◆ Raw data
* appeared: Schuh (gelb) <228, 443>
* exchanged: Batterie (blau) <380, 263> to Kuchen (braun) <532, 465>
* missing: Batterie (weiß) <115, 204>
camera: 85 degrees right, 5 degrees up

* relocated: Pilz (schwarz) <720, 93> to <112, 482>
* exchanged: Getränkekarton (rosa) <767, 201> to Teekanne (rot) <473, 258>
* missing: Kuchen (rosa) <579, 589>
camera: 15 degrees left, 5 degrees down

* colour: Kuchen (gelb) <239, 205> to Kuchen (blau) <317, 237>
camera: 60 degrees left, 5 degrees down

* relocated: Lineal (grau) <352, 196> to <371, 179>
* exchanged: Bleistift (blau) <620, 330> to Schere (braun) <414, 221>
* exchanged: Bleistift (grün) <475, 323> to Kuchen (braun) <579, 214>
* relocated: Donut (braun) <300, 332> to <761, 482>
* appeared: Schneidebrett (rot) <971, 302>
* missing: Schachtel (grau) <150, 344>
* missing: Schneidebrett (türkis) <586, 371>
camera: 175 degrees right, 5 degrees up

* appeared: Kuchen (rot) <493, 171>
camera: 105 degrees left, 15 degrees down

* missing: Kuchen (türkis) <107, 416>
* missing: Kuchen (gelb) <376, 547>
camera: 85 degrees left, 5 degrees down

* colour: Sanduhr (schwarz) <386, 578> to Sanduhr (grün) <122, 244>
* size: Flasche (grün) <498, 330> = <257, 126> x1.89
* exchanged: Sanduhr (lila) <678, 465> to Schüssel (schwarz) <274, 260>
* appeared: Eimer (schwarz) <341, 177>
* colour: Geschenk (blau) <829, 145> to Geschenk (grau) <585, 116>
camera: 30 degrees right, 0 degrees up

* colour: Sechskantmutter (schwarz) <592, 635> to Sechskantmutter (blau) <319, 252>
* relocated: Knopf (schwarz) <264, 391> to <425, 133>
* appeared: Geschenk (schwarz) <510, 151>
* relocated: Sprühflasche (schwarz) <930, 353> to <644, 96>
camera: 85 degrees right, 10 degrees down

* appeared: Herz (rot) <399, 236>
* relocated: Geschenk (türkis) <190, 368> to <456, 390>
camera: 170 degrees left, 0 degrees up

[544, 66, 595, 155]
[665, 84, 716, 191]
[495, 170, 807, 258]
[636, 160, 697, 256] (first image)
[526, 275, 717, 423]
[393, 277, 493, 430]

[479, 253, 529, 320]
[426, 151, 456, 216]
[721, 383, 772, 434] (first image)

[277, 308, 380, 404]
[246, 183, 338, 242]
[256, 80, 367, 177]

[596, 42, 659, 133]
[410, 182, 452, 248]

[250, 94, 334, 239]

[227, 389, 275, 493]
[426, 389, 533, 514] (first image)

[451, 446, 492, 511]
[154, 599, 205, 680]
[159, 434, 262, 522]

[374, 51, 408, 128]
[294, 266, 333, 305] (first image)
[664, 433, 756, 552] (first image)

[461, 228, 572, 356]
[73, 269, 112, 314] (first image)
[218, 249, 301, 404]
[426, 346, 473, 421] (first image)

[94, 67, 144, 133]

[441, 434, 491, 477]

◆ Work task
In the data above, find the line that contains "(braun) <532, 465>" and the line that contains "[526, 275, 717, 423]". Repeat exactly those lines and every line between them, and only those.

◆ Response box
* exchanged: Batterie (blau) <380, 263> to Kuchen (braun) <532, 465>
* missing: Batterie (weiß) <115, 204>
camera: 85 degrees right, 5 degrees up

* relocated: Pilz (schwarz) <720, 93> to <112, 482>
* exchanged: Getränkekarton (rosa) <767, 201> to Teekanne (rot) <473, 258>
* missing: Kuchen (rosa) <579, 589>
camera: 15 degrees left, 5 degrees down

* colour: Kuchen (gelb) <239, 205> to Kuchen (blau) <317, 237>
camera: 60 degrees left, 5 degrees down

* relocated: Lineal (grau) <352, 196> to <371, 179>
* exchanged: Bleistift (blau) <620, 330> to Schere (braun) <414, 221>
* exchanged: Bleistift (grün) <475, 323> to Kuchen (braun) <579, 214>
* relocated: Donut (braun) <300, 332> to <761, 482>
* appeared: Schneidebrett (rot) <971, 302>
* missing: Schachtel (grau) <150, 344>
* missing: Schneidebrett (türkis) <586, 371>
camera: 175 degrees right, 5 degrees up

* appeared: Kuchen (rot) <493, 171>
camera: 105 degrees left, 15 degrees down

* missing: Kuchen (türkis) <107, 416>
* missing: Kuchen (gelb) <376, 547>
camera: 85 degrees left, 5 degrees down

* colour: Sanduhr (schwarz) <386, 578> to Sanduhr (grün) <122, 244>
* size: Flasche (grün) <498, 330> = <257, 126> x1.89
* exchanged: Sanduhr (lila) <678, 465> to Schüssel (schwarz) <274, 260>
* appeared: Eimer (schwarz) <341, 177>
* colour: Geschenk (blau) <829, 145> to Geschenk (grau) <585, 116>
camera: 30 degrees right, 0 degrees up

* colour: Sechskantmutter (schwarz) <592, 635> to Sechskantmutter (blau) <319, 252>
* relocated: Knopf (schwarz) <264, 391> to <425, 133>
* appeared: Geschenk (schwarz) <510, 151>
* relocated: Sprühflasche (schwarz) <930, 353> to <644, 96>
camera: 85 degrees right, 10 degrees down

* appeared: Herz (rot) <399, 236>
* relocated: Geschenk (türkis) <190, 368> to <456, 390>
camera: 170 degrees left, 0 degrees up

[544, 66, 595, 155]
[665, 84, 716, 191]
[495, 170, 807, 258]
[636, 160, 697, 256] (first image)
[526, 275, 717, 423]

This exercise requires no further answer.